Every entry should be copied exactly, with nothing added or dropped.
..............................
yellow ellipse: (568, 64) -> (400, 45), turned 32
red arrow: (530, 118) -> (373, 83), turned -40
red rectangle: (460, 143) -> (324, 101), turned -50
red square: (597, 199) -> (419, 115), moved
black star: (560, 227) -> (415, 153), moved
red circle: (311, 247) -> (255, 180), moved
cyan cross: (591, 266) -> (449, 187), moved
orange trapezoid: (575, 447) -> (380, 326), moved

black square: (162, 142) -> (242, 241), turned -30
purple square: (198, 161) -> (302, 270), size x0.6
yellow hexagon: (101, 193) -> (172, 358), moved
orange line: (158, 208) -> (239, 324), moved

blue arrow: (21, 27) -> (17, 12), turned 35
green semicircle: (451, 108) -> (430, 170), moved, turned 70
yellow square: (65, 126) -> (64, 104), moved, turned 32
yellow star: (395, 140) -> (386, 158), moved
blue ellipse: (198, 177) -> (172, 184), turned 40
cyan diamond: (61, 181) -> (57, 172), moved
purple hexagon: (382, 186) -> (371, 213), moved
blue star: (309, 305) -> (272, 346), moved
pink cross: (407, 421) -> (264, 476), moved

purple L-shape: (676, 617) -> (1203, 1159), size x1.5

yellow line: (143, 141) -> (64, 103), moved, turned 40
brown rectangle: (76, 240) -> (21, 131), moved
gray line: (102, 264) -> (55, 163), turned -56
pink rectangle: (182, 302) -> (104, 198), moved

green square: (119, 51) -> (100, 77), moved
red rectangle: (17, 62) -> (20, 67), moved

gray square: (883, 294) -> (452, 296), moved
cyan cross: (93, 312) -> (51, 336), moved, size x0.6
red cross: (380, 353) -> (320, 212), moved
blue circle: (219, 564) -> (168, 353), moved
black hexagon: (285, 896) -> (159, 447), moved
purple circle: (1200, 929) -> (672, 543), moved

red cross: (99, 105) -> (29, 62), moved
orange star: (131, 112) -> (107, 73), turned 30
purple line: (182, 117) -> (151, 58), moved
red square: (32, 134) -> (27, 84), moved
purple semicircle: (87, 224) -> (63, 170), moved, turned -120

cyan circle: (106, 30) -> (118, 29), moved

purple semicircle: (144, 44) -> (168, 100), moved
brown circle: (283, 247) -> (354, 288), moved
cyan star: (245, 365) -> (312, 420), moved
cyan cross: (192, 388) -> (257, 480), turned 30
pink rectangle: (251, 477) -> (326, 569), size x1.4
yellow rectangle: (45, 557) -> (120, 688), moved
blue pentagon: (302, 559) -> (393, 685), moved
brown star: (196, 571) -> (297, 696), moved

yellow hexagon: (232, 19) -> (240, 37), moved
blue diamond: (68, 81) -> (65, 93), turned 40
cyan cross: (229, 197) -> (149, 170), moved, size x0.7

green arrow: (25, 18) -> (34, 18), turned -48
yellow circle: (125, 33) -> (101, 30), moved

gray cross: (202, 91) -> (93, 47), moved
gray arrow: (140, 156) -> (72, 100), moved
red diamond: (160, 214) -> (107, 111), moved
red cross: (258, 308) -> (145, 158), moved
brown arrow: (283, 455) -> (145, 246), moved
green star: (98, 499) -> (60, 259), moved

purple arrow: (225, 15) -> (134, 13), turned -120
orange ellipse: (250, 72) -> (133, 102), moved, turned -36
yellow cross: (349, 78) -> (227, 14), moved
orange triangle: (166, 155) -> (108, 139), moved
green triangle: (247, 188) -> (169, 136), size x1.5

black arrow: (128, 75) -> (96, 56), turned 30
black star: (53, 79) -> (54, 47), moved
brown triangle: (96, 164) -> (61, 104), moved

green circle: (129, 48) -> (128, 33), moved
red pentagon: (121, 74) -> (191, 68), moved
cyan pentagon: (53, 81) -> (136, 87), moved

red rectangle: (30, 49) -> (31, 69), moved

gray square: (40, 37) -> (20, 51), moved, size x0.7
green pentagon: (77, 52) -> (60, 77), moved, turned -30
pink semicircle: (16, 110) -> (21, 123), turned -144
..............................
**Output of the exercise:**
yellow ellipse: (568, 64) -> (400, 45), turned 32
red arrow: (530, 118) -> (373, 83), turned -40
red rectangle: (460, 143) -> (324, 101), turned -50
red square: (597, 199) -> (419, 115), moved
black star: (560, 227) -> (415, 153), moved
red circle: (311, 247) -> (255, 180), moved
cyan cross: (591, 266) -> (449, 187), moved
orange trapezoid: (575, 447) -> (380, 326), moved

black square: (162, 142) -> (242, 241), turned -30
purple square: (198, 161) -> (302, 270), size x0.6
yellow hexagon: (101, 193) -> (172, 358), moved
orange line: (158, 208) -> (239, 324), moved

blue arrow: (21, 27) -> (17, 12), turned 35
green semicircle: (451, 108) -> (430, 170), moved, turned 70
yellow square: (65, 126) -> (64, 104), moved, turned 32
yellow star: (395, 140) -> (386, 158), moved
blue ellipse: (198, 177) -> (172, 184), turned 40
cyan diamond: (61, 181) -> (57, 172), moved
purple hexagon: (382, 186) -> (371, 213), moved
blue star: (309, 305) -> (272, 346), moved
pink cross: (407, 421) -> (264, 476), moved

purple L-shape: (676, 617) -> (1203, 1159), size x1.5

yellow line: (143, 141) -> (64, 103), moved, turned 40
brown rectangle: (76, 240) -> (21, 131), moved
gray line: (102, 264) -> (55, 163), turned -56
pink rectangle: (182, 302) -> (104, 198), moved

green square: (119, 51) -> (100, 77), moved
red rectangle: (17, 62) -> (20, 67), moved

gray square: (883, 294) -> (452, 296), moved
cyan cross: (93, 312) -> (51, 336), moved, size x0.6
red cross: (380, 353) -> (320, 212), moved
blue circle: (219, 564) -> (168, 353), moved
black hexagon: (285, 896) -> (159, 447), moved
purple circle: (1200, 929) -> (672, 543), moved

red cross: (99, 105) -> (29, 62), moved
orange star: (131, 112) -> (107, 73), turned 30
purple line: (182, 117) -> (151, 58), moved
red square: (32, 134) -> (27, 84), moved
purple semicircle: (87, 224) -> (63, 170), moved, turned -120

cyan circle: (106, 30) -> (118, 29), moved

purple semicircle: (144, 44) -> (168, 100), moved
brown circle: (283, 247) -> (354, 288), moved
cyan star: (245, 365) -> (312, 420), moved
cyan cross: (192, 388) -> (257, 480), turned 30
pink rectangle: (251, 477) -> (326, 569), size x1.4
yellow rectangle: (45, 557) -> (120, 688), moved
blue pentagon: (302, 559) -> (393, 685), moved
brown star: (196, 571) -> (297, 696), moved

yellow hexagon: (232, 19) -> (240, 37), moved
blue diamond: (68, 81) -> (65, 93), turned 40
cyan cross: (229, 197) -> (149, 170), moved, size x0.7

green arrow: (25, 18) -> (34, 18), turned -48
yellow circle: (125, 33) -> (101, 30), moved

gray cross: (202, 91) -> (93, 47), moved
gray arrow: (140, 156) -> (72, 100), moved
red diamond: (160, 214) -> (107, 111), moved
red cross: (258, 308) -> (145, 158), moved
brown arrow: (283, 455) -> (145, 246), moved
green star: (98, 499) -> (60, 259), moved

purple arrow: (225, 15) -> (134, 13), turned -120
orange ellipse: (250, 72) -> (133, 102), moved, turned -36
yellow cross: (349, 78) -> (227, 14), moved
orange triangle: (166, 155) -> (108, 139), moved
green triangle: (247, 188) -> (169, 136), size x1.5

black arrow: (128, 75) -> (96, 56), turned 30
black star: (53, 79) -> (54, 47), moved
brown triangle: (96, 164) -> (61, 104), moved

green circle: (129, 48) -> (128, 33), moved
red pentagon: (121, 74) -> (191, 68), moved
cyan pentagon: (53, 81) -> (136, 87), moved

red rectangle: (30, 49) -> (31, 69), moved

gray square: (40, 37) -> (20, 51), moved, size x0.7
green pentagon: (77, 52) -> (60, 77), moved, turned -30
pink semicircle: (16, 110) -> (21, 123), turned -144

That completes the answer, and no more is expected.